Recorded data
<<<<

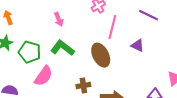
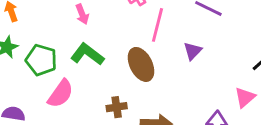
purple triangle: (137, 45) -> (193, 51), turned 48

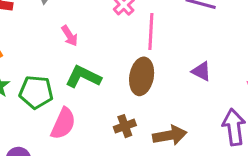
purple triangle: (193, 51) -> (201, 71), moved, turned -36
brown ellipse: (141, 64) -> (142, 76), turned 48

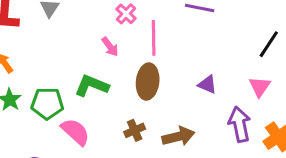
pink arrow: (70, 36) -> (110, 47), moved
purple triangle: (201, 71) -> (207, 84), moved
pink semicircle: (63, 124) -> (75, 132), turned -68

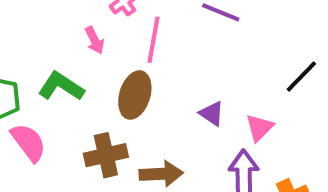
pink triangle: (260, 87) -> (259, 128), moved
brown cross: (135, 130) -> (106, 155), size x1.5

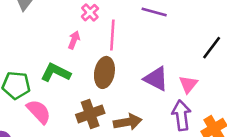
pink arrow: (95, 40) -> (74, 40), turned -126
purple triangle: (212, 114) -> (156, 79), size x1.5

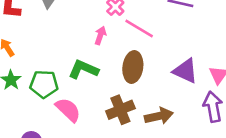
pink line: (112, 35) -> (139, 29), turned -60

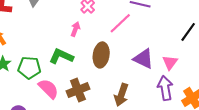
pink line: (139, 29) -> (120, 23), moved, turned -75
brown cross: (120, 110) -> (78, 90), moved
brown arrow: (159, 116) -> (121, 95), turned 120

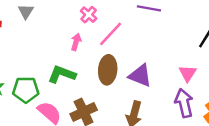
pink line: (120, 23) -> (111, 34), moved
purple triangle: (143, 59) -> (140, 76), moved

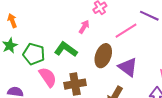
pink line: (111, 34) -> (126, 31), moved

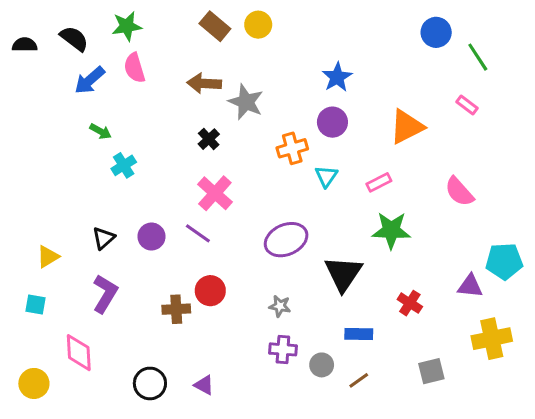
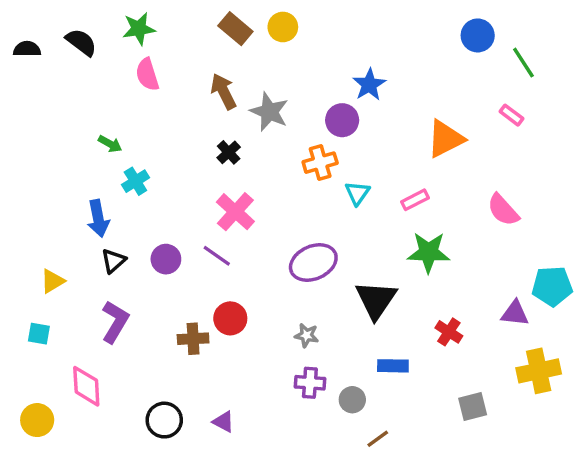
blue arrow: (90, 80) -> (98, 218), moved, turned -60
brown arrow: (204, 83) -> (224, 91), turned 60
purple circle: (332, 122) -> (342, 120), moved
brown line: (359, 380) -> (378, 439), moved

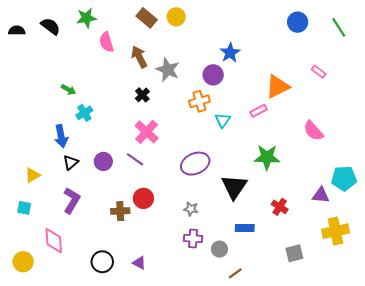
green line: (523, 63) -> (339, 27), moved
pink semicircle: (147, 74) -> (106, 42), moved
pink rectangle: (415, 200) -> (259, 111), moved

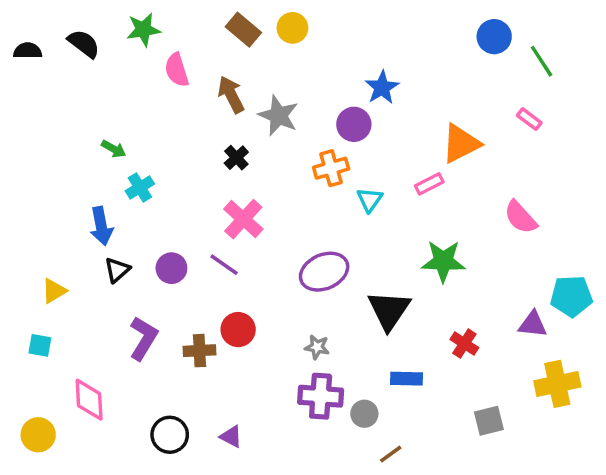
green line: (339, 27) -> (542, 61), moved
purple L-shape: (72, 201) -> (143, 338), moved
purple cross: (193, 239) -> (321, 396), size x1.4

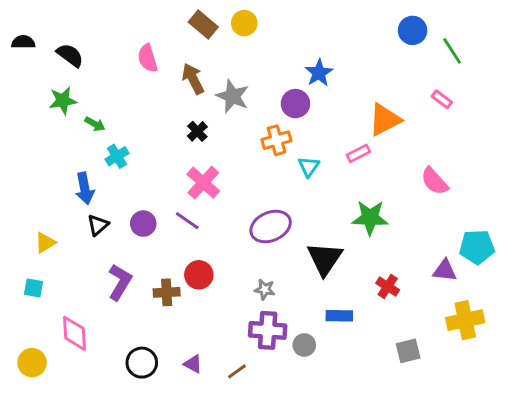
green star: (143, 30) -> (63, 101), moved
black semicircle: (84, 44) -> (70, 55), moved
brown line: (391, 454) -> (237, 371), moved

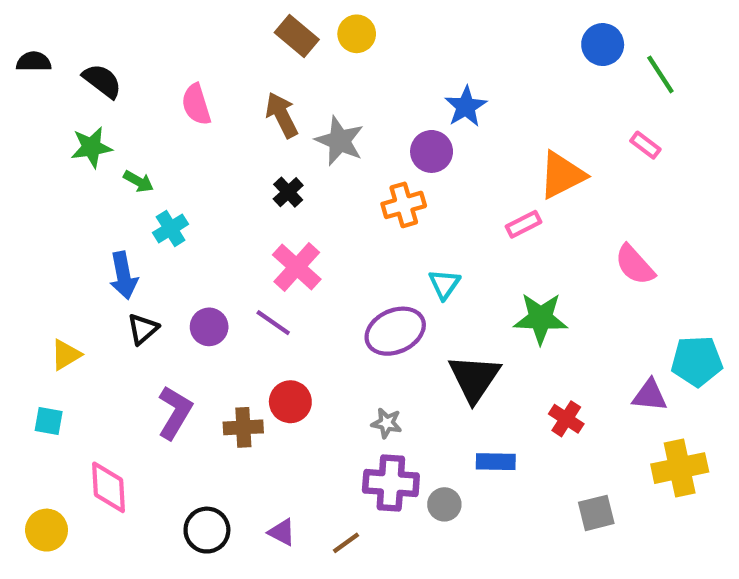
pink semicircle: (148, 58) -> (196, 104), moved
cyan triangle: (309, 166) -> (444, 284), moved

>>>>

**EXERCISE:** Copy out the lines of the records above in which the string "size" appears.

**EXPECTED ANSWER:**
brown cross: (135, 130) -> (106, 155), size x1.5
purple triangle: (212, 114) -> (156, 79), size x1.5
purple cross: (193, 239) -> (321, 396), size x1.4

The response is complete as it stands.